*** Block opens ***
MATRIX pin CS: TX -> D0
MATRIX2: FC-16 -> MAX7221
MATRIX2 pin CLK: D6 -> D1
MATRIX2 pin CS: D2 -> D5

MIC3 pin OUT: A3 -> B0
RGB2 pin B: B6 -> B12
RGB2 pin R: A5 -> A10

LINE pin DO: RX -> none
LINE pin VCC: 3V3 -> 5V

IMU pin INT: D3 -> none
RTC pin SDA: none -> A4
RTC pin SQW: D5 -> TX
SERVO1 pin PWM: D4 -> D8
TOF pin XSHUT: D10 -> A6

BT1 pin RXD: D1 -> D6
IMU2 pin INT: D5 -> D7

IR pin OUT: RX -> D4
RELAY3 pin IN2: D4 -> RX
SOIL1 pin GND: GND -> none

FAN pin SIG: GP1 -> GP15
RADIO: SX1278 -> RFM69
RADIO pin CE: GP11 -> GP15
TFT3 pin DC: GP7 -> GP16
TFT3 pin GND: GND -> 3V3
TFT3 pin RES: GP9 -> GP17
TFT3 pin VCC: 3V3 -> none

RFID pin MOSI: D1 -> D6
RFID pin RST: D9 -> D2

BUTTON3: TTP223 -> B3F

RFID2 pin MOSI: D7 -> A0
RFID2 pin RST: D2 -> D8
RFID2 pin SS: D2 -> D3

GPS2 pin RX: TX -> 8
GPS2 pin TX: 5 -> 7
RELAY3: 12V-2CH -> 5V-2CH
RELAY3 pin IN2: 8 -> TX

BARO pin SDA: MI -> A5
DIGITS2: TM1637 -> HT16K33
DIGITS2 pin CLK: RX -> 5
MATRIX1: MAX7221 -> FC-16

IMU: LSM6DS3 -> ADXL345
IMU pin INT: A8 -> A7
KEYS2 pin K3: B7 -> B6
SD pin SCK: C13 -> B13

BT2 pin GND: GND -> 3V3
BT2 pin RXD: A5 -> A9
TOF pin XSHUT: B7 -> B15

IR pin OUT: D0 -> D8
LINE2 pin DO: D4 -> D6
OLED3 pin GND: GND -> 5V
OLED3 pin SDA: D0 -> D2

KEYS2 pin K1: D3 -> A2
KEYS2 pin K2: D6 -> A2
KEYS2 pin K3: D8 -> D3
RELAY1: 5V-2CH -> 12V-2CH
*** Block closes ***
▸ **ASSIGNMENT**: For the lines from the one containing "BT2 pin GND: GND -> 3V3" through the end of the listing above, output each exactly and leave out the rest.

▸ **OUTPUT**:
BT2 pin GND: GND -> 3V3
BT2 pin RXD: A5 -> A9
TOF pin XSHUT: B7 -> B15

IR pin OUT: D0 -> D8
LINE2 pin DO: D4 -> D6
OLED3 pin GND: GND -> 5V
OLED3 pin SDA: D0 -> D2

KEYS2 pin K1: D3 -> A2
KEYS2 pin K2: D6 -> A2
KEYS2 pin K3: D8 -> D3
RELAY1: 5V-2CH -> 12V-2CH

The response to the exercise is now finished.